Task instructions ::
All lines at and after the one containing "R4: 91k (3V3, GND) -> none", up to the end of the listing below, are to be printed exactly, with the pictures omitted.

───── Input data

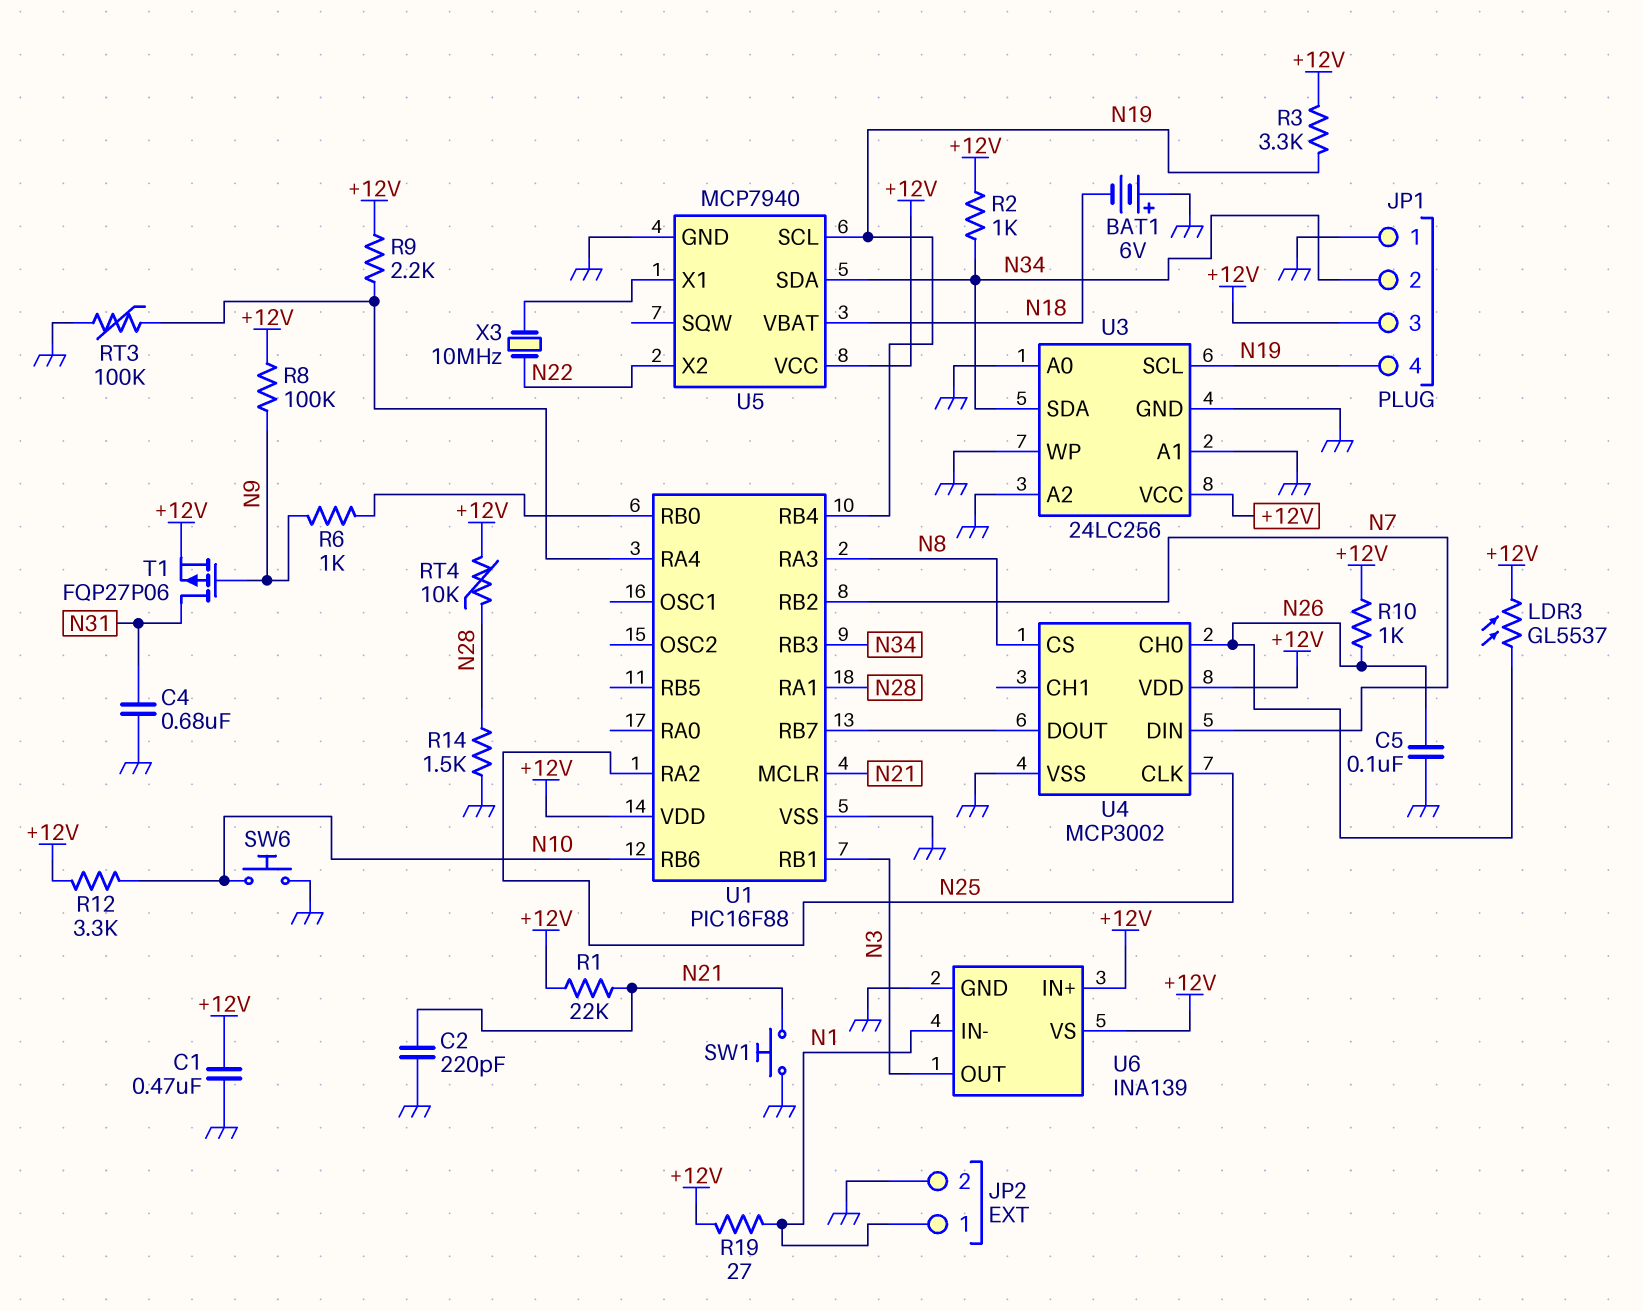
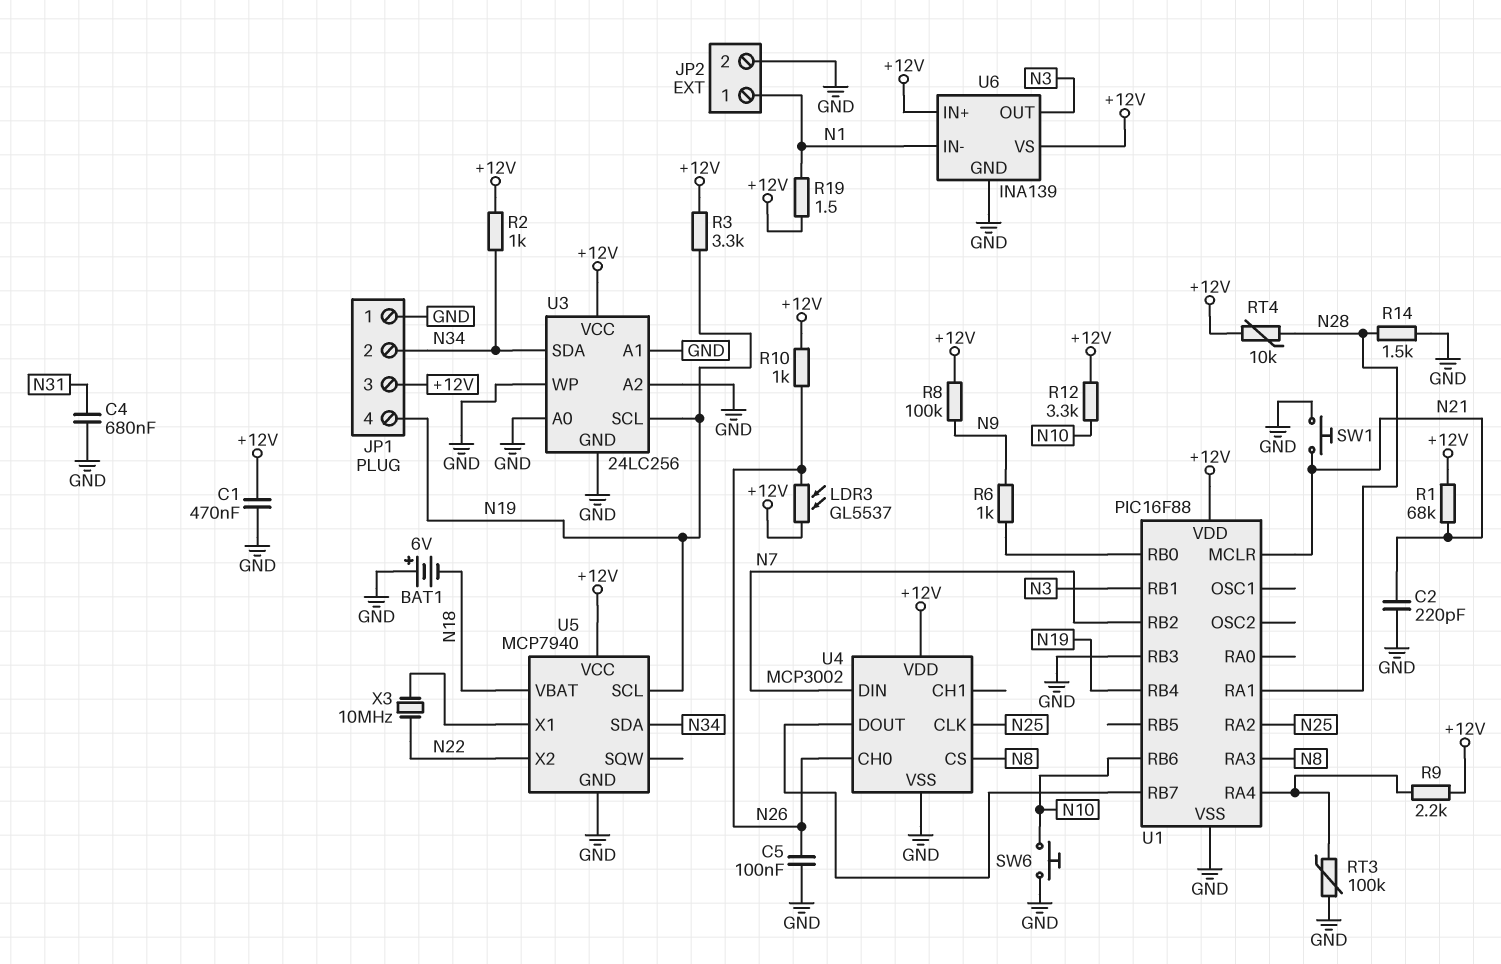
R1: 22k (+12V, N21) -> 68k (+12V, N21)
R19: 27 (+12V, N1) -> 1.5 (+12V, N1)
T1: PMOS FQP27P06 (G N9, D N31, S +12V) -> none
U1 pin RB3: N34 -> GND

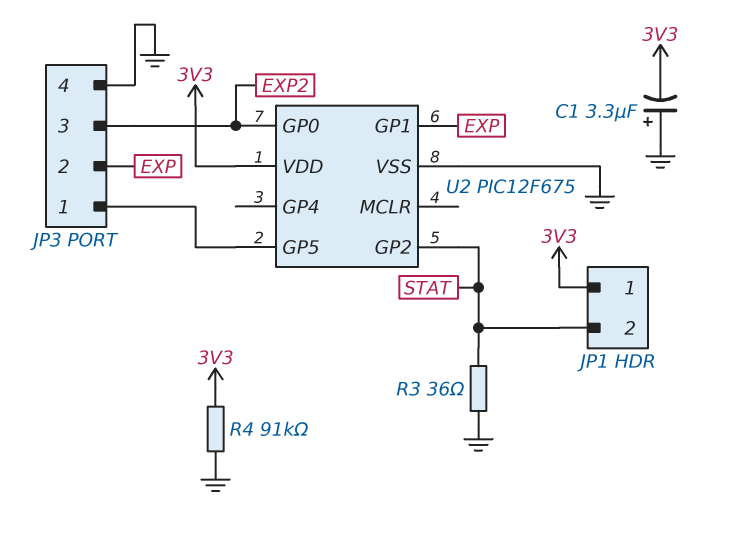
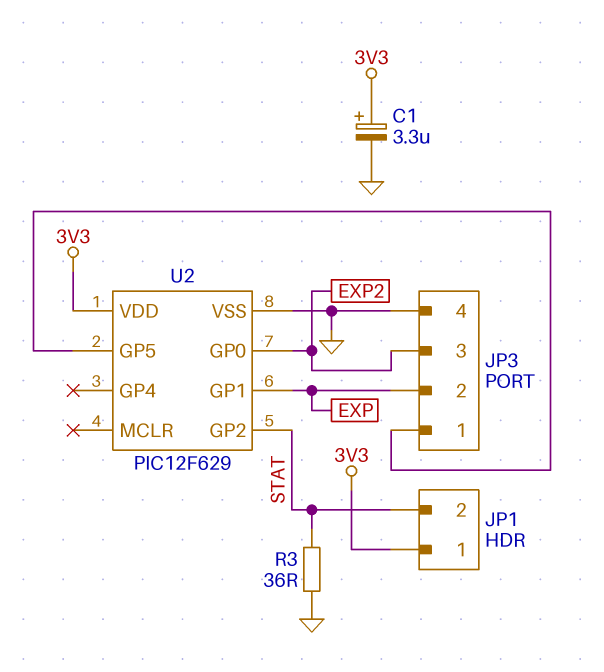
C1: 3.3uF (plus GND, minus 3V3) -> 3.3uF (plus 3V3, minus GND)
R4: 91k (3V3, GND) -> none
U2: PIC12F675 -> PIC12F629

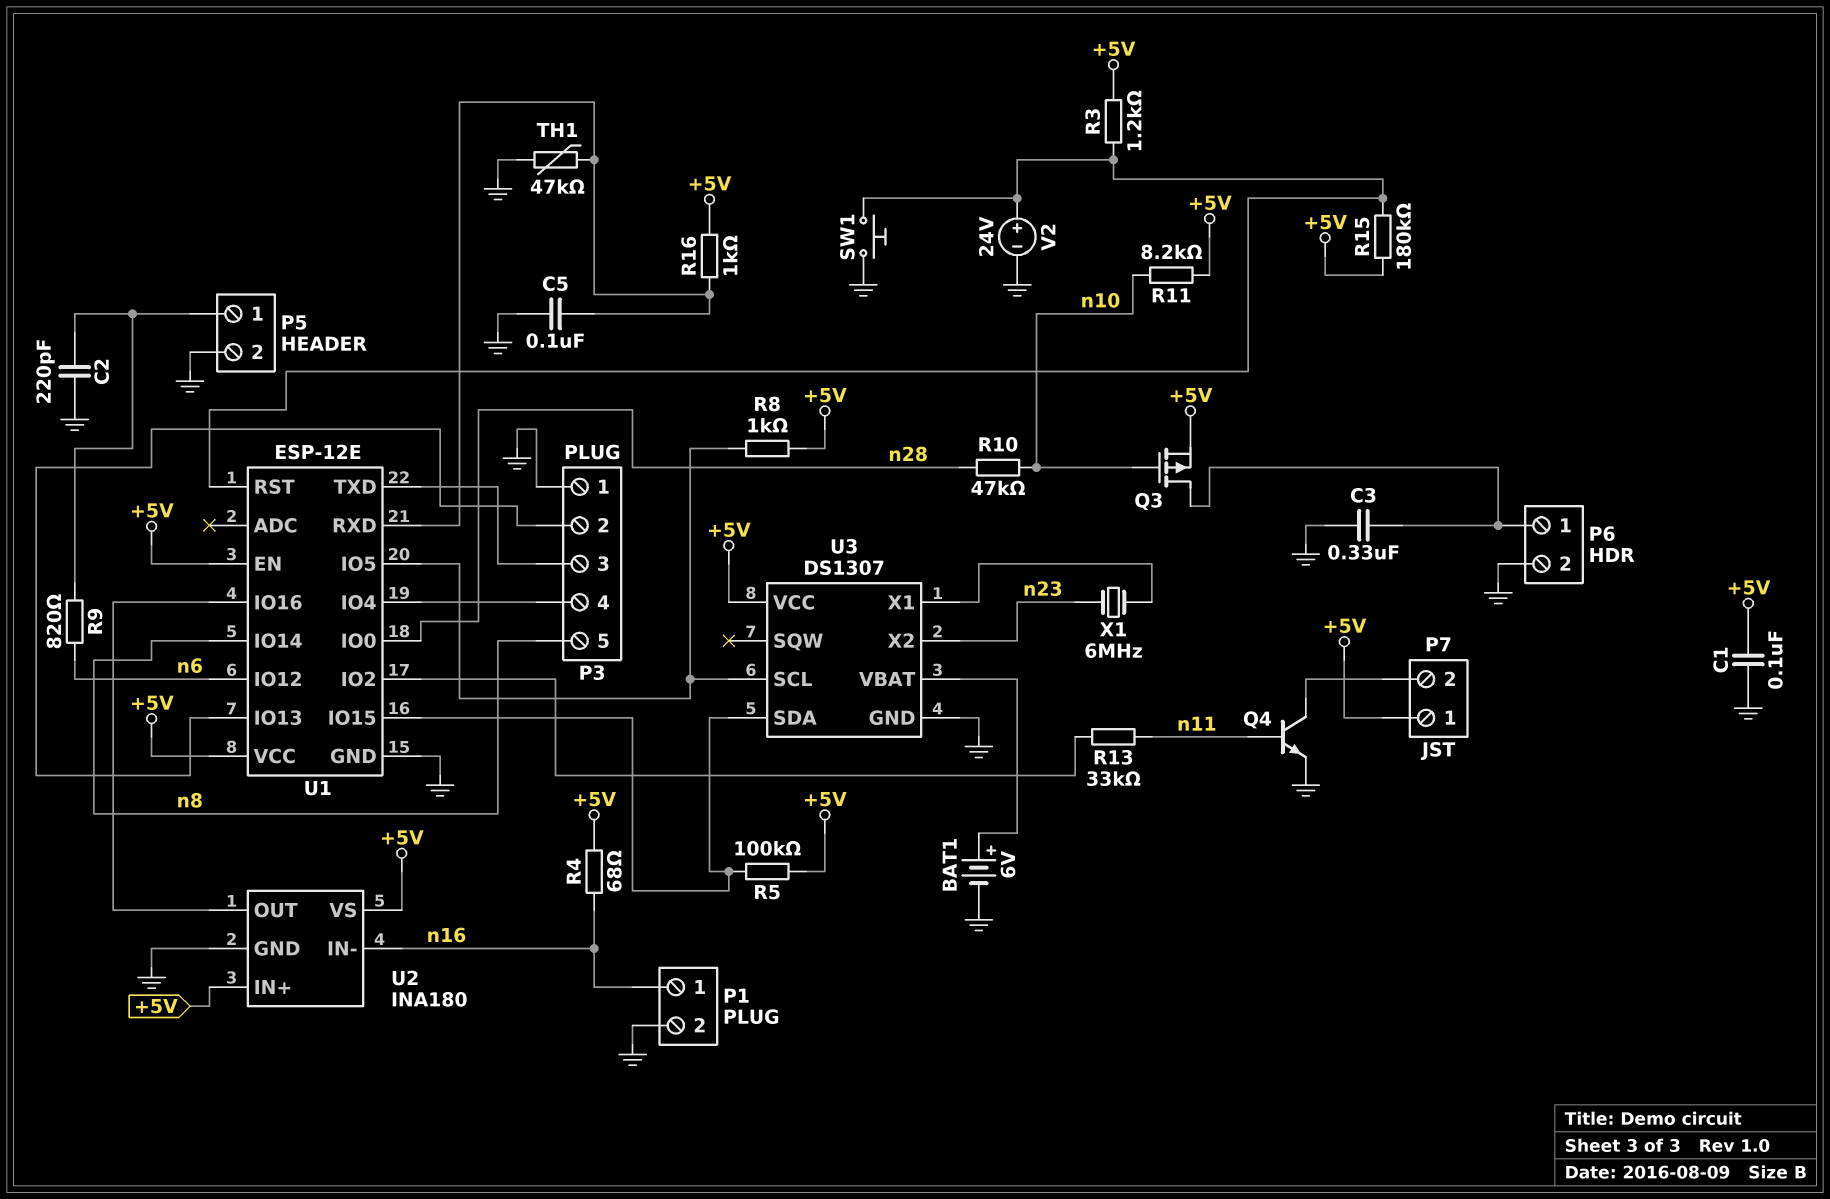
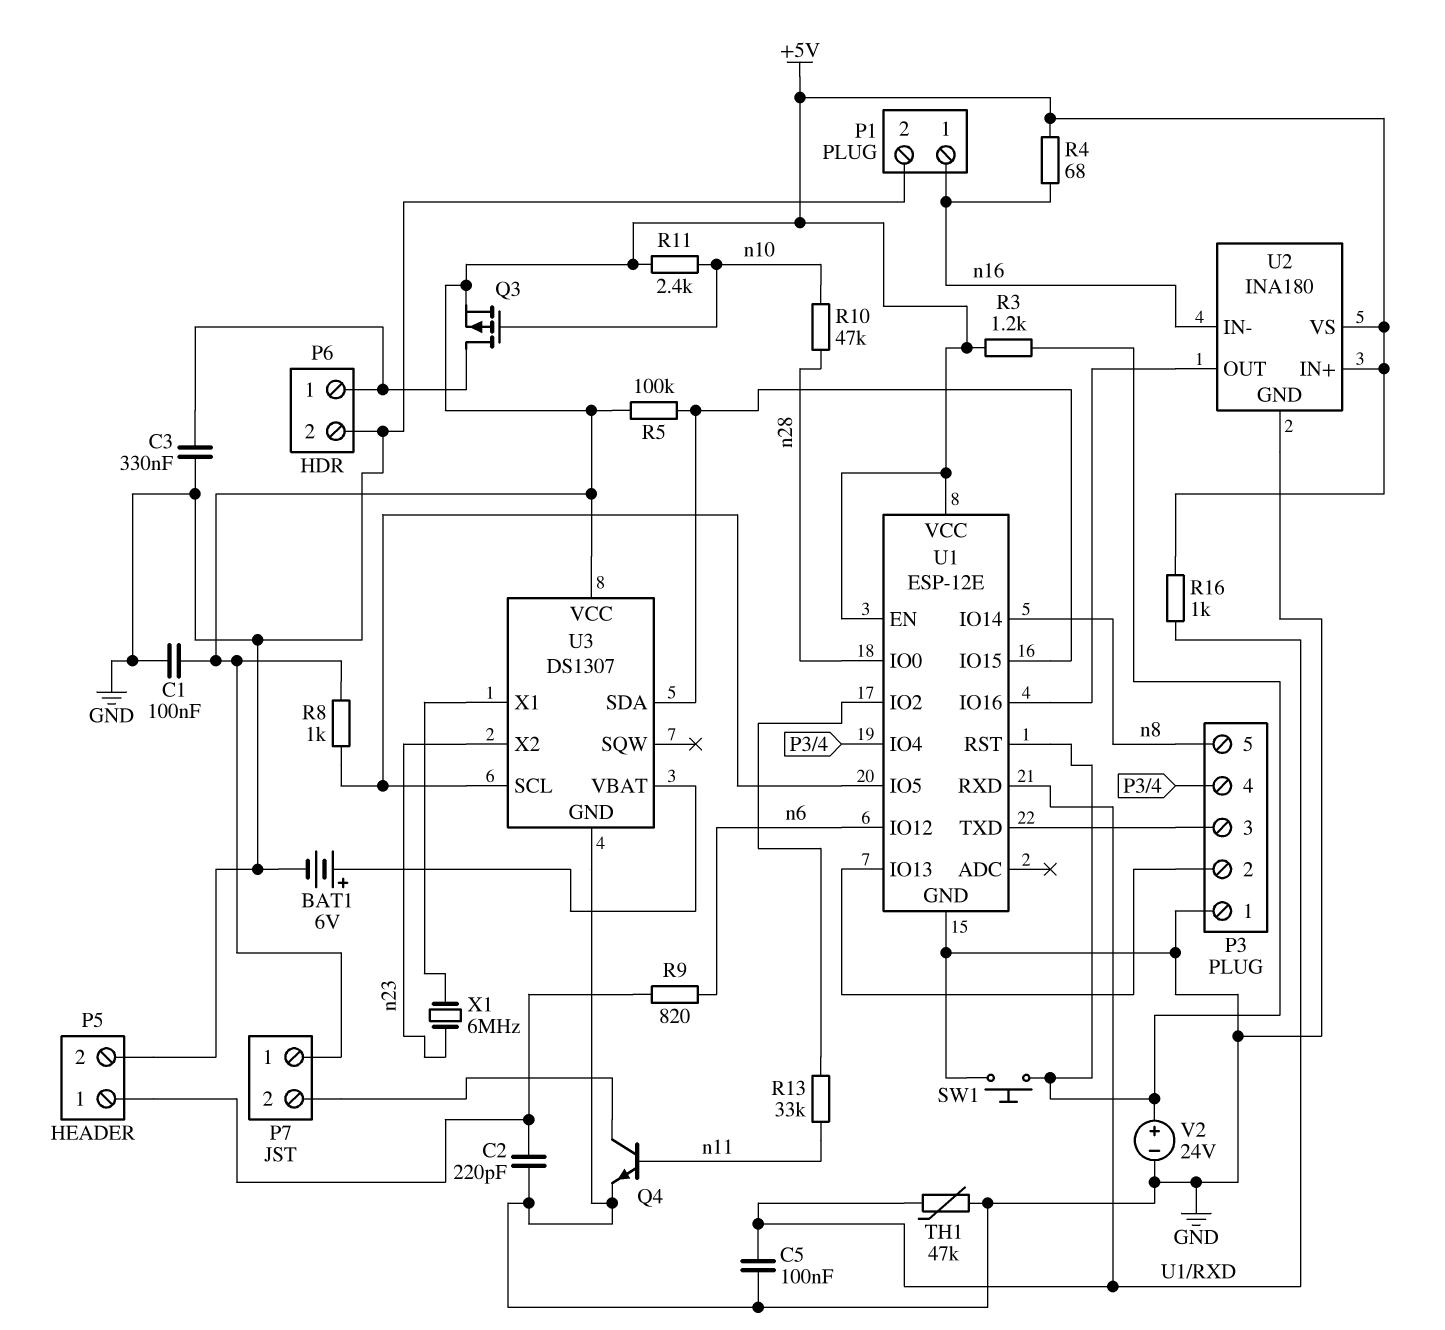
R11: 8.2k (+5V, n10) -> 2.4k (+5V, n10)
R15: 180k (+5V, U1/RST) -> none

──────────

Output of the exercise ::
R4: 91k (3V3, GND) -> none
U2: PIC12F675 -> PIC12F629

R11: 8.2k (+5V, n10) -> 2.4k (+5V, n10)
R15: 180k (+5V, U1/RST) -> none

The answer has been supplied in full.